Print out the data below with every line intact.

__Task inputs__.
□ □ □

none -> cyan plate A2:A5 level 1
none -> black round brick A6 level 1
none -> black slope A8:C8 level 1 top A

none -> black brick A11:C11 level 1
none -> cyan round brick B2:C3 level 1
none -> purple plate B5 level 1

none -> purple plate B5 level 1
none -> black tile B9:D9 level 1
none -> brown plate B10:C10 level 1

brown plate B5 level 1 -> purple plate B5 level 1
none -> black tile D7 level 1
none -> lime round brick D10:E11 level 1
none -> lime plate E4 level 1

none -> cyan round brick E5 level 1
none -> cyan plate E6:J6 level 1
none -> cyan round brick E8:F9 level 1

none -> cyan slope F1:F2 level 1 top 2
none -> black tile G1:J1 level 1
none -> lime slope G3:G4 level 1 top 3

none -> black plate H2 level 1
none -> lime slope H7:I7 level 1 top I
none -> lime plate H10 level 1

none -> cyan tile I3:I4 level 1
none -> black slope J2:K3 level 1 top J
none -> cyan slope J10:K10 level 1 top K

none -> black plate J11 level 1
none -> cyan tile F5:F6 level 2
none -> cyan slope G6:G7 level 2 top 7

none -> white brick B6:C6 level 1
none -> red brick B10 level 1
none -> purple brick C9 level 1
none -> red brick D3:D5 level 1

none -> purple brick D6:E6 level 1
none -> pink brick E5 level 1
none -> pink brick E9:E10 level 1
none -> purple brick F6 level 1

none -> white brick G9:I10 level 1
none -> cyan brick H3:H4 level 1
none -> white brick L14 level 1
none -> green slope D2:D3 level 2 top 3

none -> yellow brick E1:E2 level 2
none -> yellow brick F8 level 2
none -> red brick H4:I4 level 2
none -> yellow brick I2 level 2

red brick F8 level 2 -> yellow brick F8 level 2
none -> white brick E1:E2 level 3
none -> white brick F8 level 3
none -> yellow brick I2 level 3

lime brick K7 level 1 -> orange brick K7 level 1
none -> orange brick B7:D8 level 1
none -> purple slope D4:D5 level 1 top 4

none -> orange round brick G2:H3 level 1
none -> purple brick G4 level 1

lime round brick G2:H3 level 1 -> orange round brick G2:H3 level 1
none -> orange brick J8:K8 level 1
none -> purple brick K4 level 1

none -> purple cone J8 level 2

□ □ □

__Result of the exercise__.
none -> cyan plate A2:A5 level 1
none -> black round brick A6 level 1
none -> black slope A8:C8 level 1 top A

none -> black brick A11:C11 level 1
none -> cyan round brick B2:C3 level 1
none -> purple plate B5 level 1

none -> purple plate B5 level 1
none -> black tile B9:D9 level 1
none -> brown plate B10:C10 level 1

brown plate B5 level 1 -> purple plate B5 level 1
none -> black tile D7 level 1
none -> lime round brick D10:E11 level 1
none -> lime plate E4 level 1

none -> cyan round brick E5 level 1
none -> cyan plate E6:J6 level 1
none -> cyan round brick E8:F9 level 1

none -> cyan slope F1:F2 level 1 top 2
none -> black tile G1:J1 level 1
none -> lime slope G3:G4 level 1 top 3

none -> black plate H2 level 1
none -> lime slope H7:I7 level 1 top I
none -> lime plate H10 level 1

none -> cyan tile I3:I4 level 1
none -> black slope J2:K3 level 1 top J
none -> cyan slope J10:K10 level 1 top K

none -> black plate J11 level 1
none -> cyan tile F5:F6 level 2
none -> cyan slope G6:G7 level 2 top 7

none -> white brick B6:C6 level 1
none -> red brick B10 level 1
none -> purple brick C9 level 1
none -> red brick D3:D5 level 1

none -> purple brick D6:E6 level 1
none -> pink brick E5 level 1
none -> pink brick E9:E10 level 1
none -> purple brick F6 level 1

none -> white brick G9:I10 level 1
none -> cyan brick H3:H4 level 1
none -> white brick L14 level 1
none -> green slope D2:D3 level 2 top 3

none -> yellow brick E1:E2 level 2
none -> yellow brick F8 level 2
none -> red brick H4:I4 level 2
none -> yellow brick I2 level 2

red brick F8 level 2 -> yellow brick F8 level 2
none -> white brick E1:E2 level 3
none -> white brick F8 level 3
none -> yellow brick I2 level 3

lime brick K7 level 1 -> orange brick K7 level 1
none -> orange brick B7:D8 level 1
none -> purple slope D4:D5 level 1 top 4

none -> orange round brick G2:H3 level 1
none -> purple brick G4 level 1

lime round brick G2:H3 level 1 -> orange round brick G2:H3 level 1
none -> orange brick J8:K8 level 1
none -> purple brick K4 level 1

none -> purple cone J8 level 2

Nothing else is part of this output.